━━━━━ EXTRACTED DATA

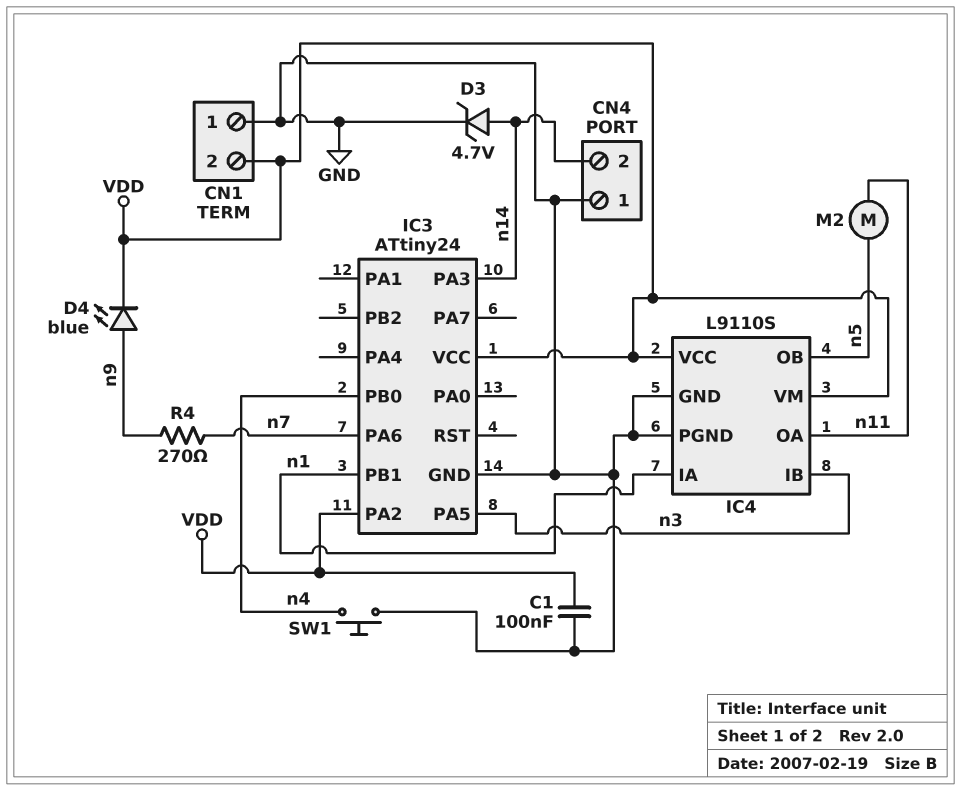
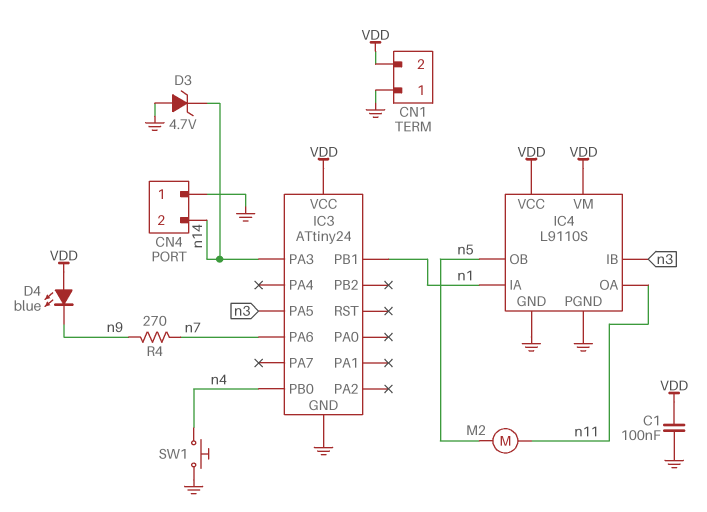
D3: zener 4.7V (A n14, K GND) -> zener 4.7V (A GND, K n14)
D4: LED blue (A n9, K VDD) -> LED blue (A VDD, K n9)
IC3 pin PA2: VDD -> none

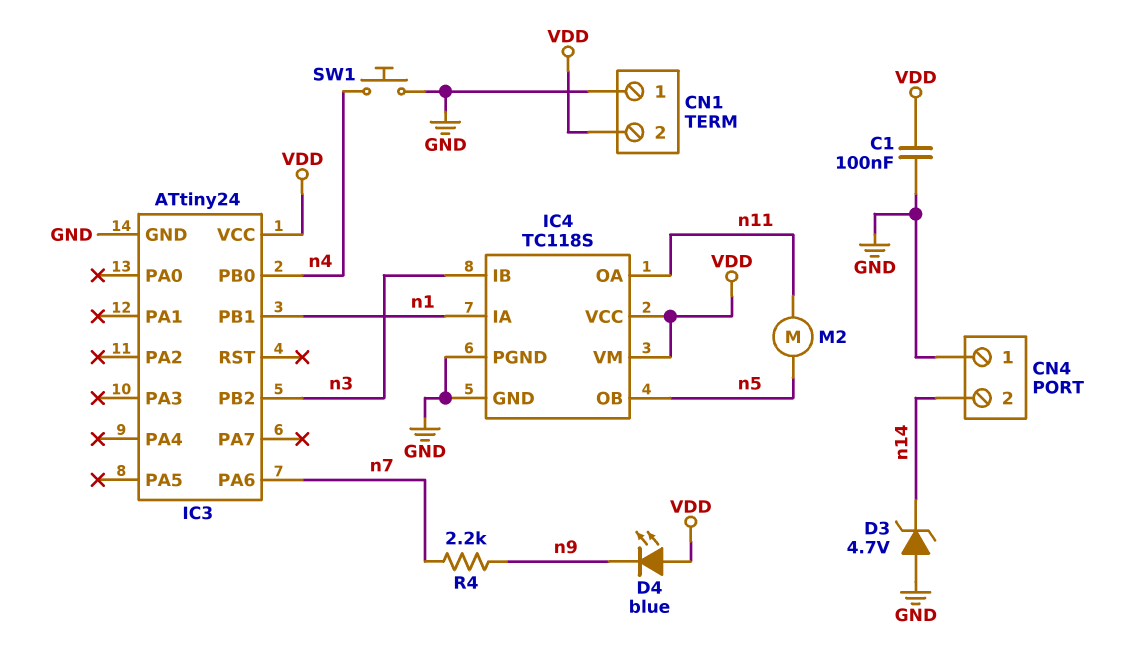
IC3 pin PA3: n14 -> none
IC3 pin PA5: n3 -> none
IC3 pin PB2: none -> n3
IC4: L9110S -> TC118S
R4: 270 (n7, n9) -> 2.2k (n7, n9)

━━━━━━━━━━

PROMPT: Whenever a line of the data above includes the word "none", copy that line.

COMPLETED EXERCISE:
IC3 pin PA2: VDD -> none
IC3 pin PA3: n14 -> none
IC3 pin PA5: n3 -> none
IC3 pin PB2: none -> n3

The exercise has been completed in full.